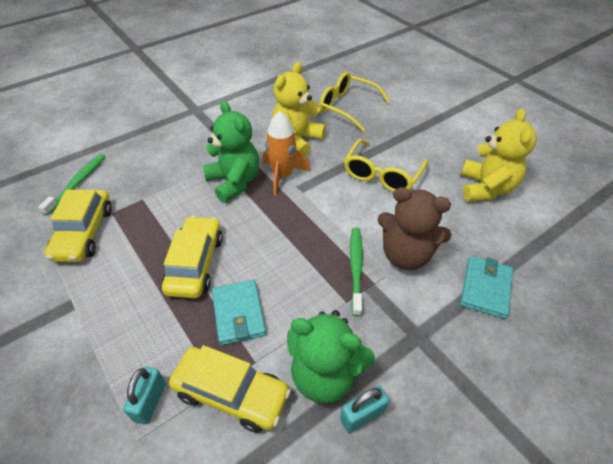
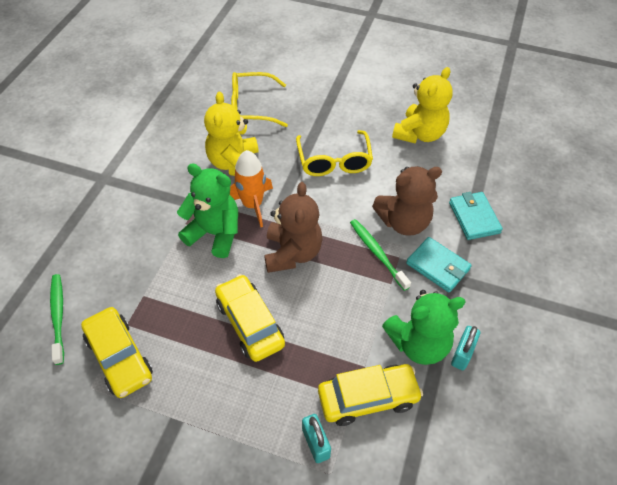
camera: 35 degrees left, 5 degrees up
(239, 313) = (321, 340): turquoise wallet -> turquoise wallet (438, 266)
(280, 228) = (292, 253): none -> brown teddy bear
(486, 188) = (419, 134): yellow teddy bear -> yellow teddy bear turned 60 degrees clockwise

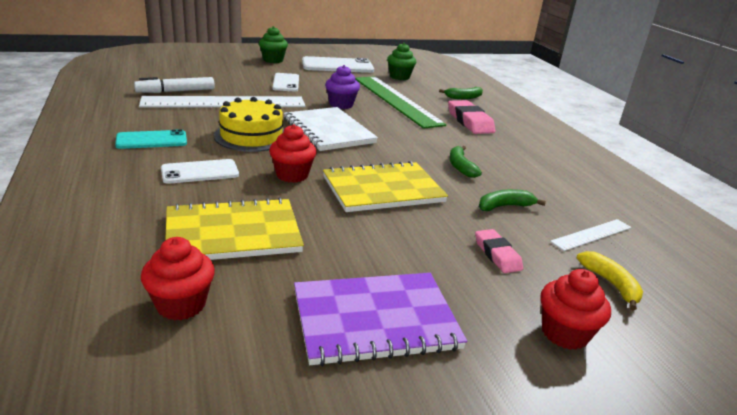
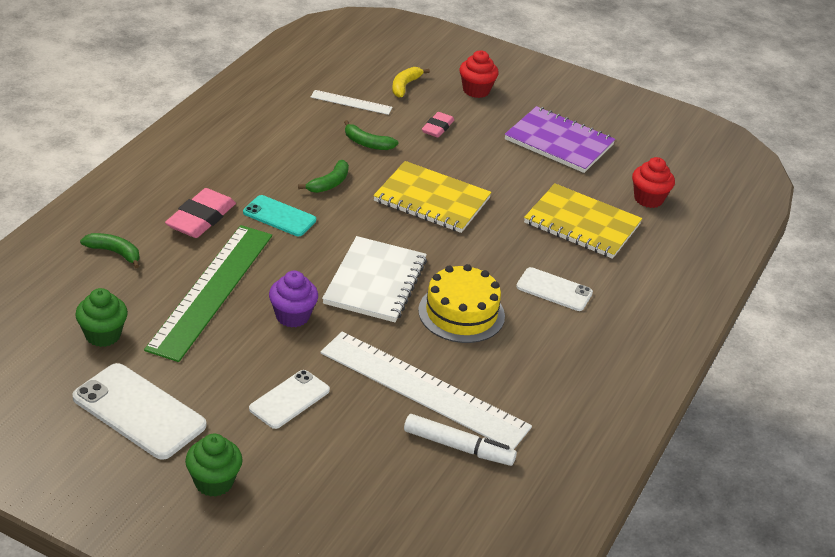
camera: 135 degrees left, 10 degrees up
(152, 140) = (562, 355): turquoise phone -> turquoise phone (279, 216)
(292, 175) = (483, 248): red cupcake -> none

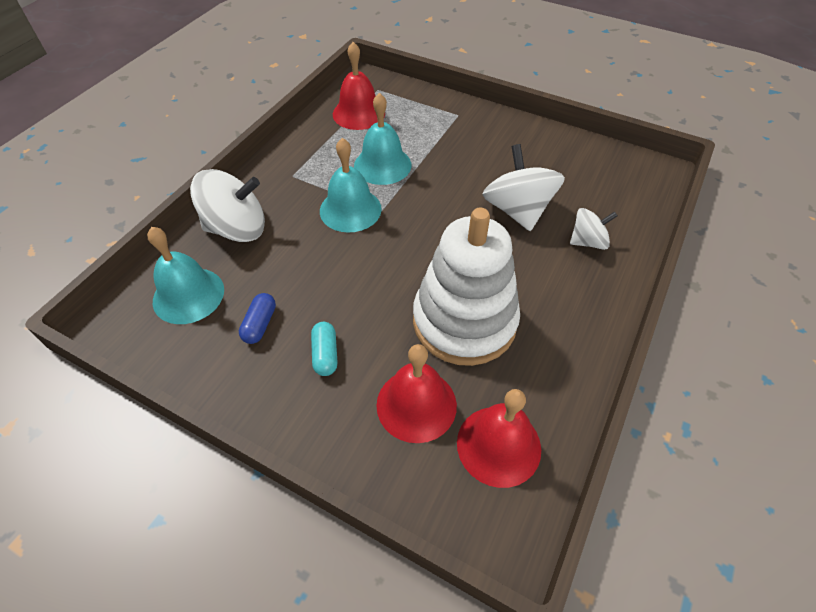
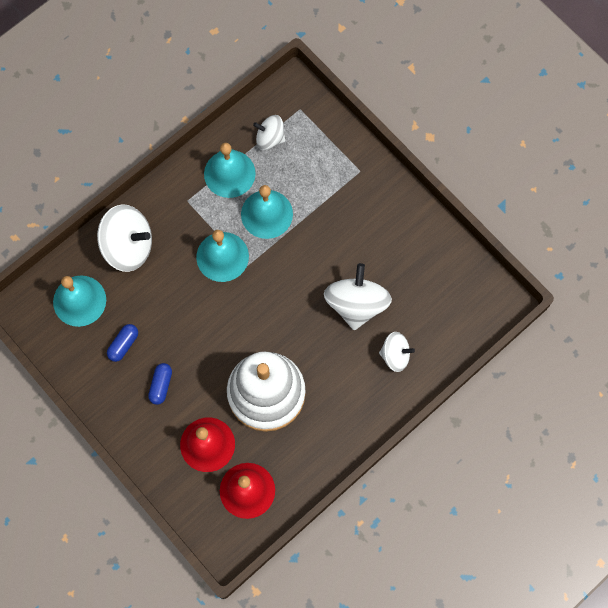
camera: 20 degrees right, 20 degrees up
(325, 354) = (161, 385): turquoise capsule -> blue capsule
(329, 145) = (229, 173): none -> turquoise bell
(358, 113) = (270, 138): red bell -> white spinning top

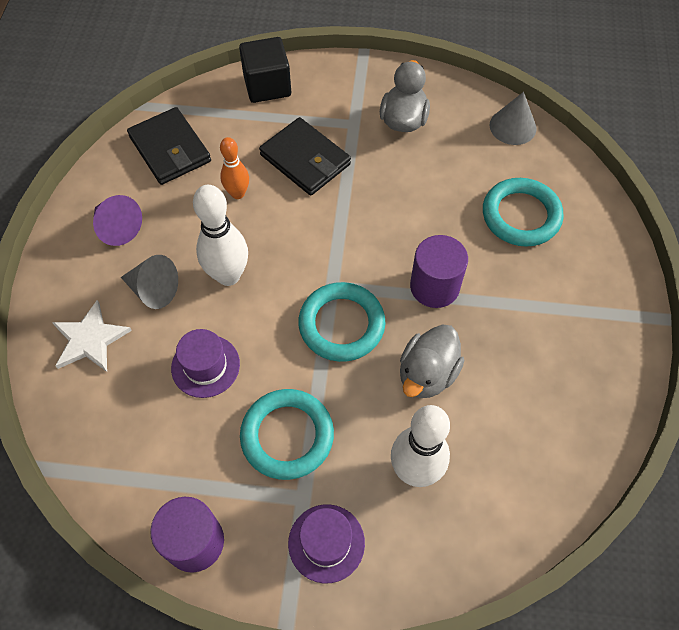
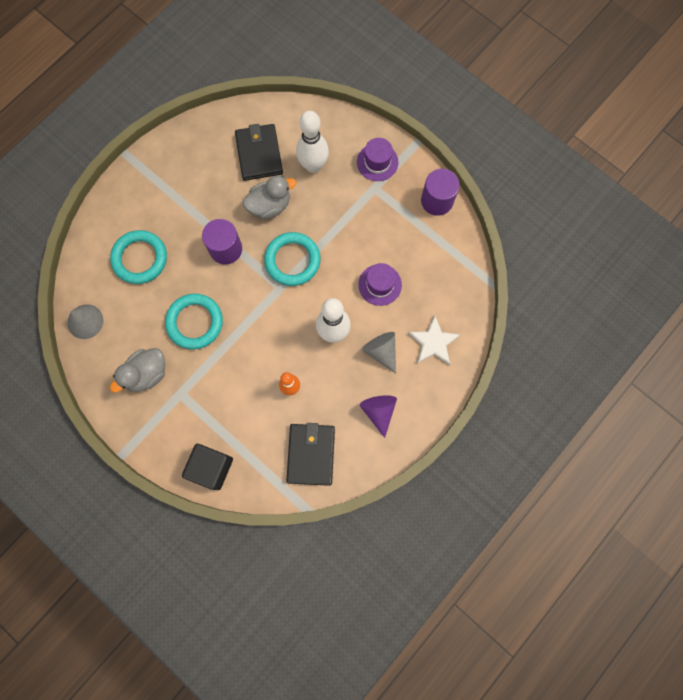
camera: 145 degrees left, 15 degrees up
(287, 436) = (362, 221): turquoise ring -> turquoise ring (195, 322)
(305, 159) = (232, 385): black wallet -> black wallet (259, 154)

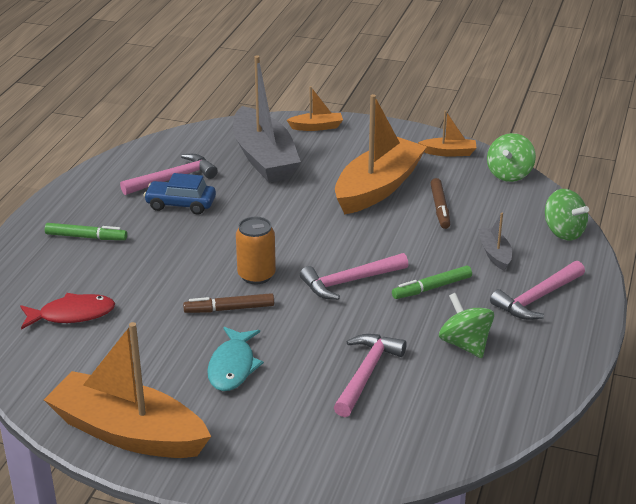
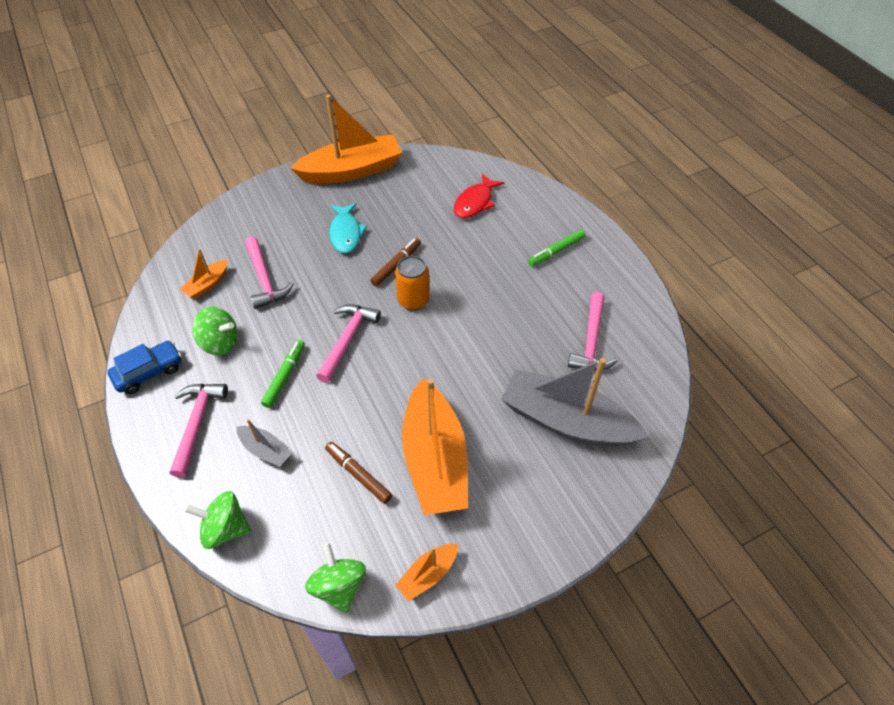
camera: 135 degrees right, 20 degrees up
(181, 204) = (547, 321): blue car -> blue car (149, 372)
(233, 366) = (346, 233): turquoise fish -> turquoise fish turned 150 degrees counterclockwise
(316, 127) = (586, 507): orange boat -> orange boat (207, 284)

+ + + +

▶ **Exercise aim**:
Each record above must be returned exactly as written, with its pictures omitted.

▶ **Task answer**:
camera: 35 degrees left, 5 degrees up
(239, 313) = (321, 340): turquoise wallet -> turquoise wallet (438, 266)
(280, 228) = (292, 253): none -> brown teddy bear
(486, 188) = (419, 134): yellow teddy bear -> yellow teddy bear turned 60 degrees clockwise

camera: 135 degrees left, 10 degrees up
(152, 140) = (562, 355): turquoise phone -> turquoise phone (279, 216)
(292, 175) = (483, 248): red cupcake -> none

camera: 20 degrees right, 20 degrees up
(325, 354) = (161, 385): turquoise capsule -> blue capsule
(329, 145) = (229, 173): none -> turquoise bell
(358, 113) = (270, 138): red bell -> white spinning top

camera: 145 degrees left, 15 degrees up
(287, 436) = (362, 221): turquoise ring -> turquoise ring (195, 322)
(305, 159) = (232, 385): black wallet -> black wallet (259, 154)

camera: 135 degrees right, 20 degrees up
(181, 204) = (547, 321): blue car -> blue car (149, 372)
(233, 366) = (346, 233): turquoise fish -> turquoise fish turned 150 degrees counterclockwise
(316, 127) = (586, 507): orange boat -> orange boat (207, 284)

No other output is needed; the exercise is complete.